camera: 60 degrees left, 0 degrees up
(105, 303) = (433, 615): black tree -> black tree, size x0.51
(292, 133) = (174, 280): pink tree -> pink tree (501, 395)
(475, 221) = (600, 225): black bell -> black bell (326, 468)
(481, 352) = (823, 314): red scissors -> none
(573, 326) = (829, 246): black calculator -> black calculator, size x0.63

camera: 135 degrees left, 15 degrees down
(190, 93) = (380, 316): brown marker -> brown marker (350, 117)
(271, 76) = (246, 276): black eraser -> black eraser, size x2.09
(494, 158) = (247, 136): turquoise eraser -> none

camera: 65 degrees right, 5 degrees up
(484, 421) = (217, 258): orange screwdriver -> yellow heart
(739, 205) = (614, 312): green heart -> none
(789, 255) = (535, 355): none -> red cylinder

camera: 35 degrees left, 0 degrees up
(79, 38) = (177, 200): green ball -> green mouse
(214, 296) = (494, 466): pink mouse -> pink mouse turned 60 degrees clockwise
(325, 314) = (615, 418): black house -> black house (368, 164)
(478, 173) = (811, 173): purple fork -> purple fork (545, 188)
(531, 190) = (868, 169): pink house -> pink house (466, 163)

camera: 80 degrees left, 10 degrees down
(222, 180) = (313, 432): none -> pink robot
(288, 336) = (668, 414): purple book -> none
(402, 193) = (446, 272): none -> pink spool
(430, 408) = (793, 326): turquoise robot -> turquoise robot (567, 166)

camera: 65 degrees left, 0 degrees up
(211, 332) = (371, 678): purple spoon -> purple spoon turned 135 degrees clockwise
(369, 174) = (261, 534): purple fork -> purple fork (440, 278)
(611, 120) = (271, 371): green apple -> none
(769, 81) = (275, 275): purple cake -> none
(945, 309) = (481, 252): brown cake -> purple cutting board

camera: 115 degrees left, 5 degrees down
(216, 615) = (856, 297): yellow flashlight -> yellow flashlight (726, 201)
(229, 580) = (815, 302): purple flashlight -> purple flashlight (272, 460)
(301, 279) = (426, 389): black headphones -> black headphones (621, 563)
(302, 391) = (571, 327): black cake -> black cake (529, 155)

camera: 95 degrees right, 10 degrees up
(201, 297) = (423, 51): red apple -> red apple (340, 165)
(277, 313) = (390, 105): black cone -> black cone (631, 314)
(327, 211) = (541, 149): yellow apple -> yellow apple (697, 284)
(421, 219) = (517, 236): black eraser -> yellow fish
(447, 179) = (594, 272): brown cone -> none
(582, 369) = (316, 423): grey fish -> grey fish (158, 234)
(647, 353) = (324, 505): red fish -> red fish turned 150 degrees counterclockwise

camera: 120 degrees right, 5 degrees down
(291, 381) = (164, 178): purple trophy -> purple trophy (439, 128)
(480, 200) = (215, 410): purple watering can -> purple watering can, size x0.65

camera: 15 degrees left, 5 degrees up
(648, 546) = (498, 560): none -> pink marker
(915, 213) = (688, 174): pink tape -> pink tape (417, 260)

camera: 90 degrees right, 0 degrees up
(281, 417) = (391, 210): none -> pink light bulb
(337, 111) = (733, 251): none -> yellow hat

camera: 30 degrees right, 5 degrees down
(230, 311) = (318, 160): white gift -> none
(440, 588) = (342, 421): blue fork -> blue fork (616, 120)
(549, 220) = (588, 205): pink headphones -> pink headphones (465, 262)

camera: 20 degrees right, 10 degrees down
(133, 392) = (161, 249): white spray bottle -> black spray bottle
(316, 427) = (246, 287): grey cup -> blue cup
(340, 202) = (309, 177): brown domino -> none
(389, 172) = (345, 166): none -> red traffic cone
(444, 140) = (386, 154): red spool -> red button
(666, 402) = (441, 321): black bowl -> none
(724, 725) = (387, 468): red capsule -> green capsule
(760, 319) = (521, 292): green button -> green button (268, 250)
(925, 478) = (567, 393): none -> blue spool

━━━━

* _Assignment_: Give back, unchanged, the run of lines in the listing above that begins at the line containing "(301, 279) = (426, 389): black" and ends at the line containing "(447, 179) = (594, 272): brown cone -> none", both included.

* _Response to this task_:
(301, 279) = (426, 389): black headphones -> black headphones (621, 563)
(302, 391) = (571, 327): black cake -> black cake (529, 155)

camera: 95 degrees right, 10 degrees up
(201, 297) = (423, 51): red apple -> red apple (340, 165)
(277, 313) = (390, 105): black cone -> black cone (631, 314)
(327, 211) = (541, 149): yellow apple -> yellow apple (697, 284)
(421, 219) = (517, 236): black eraser -> yellow fish
(447, 179) = (594, 272): brown cone -> none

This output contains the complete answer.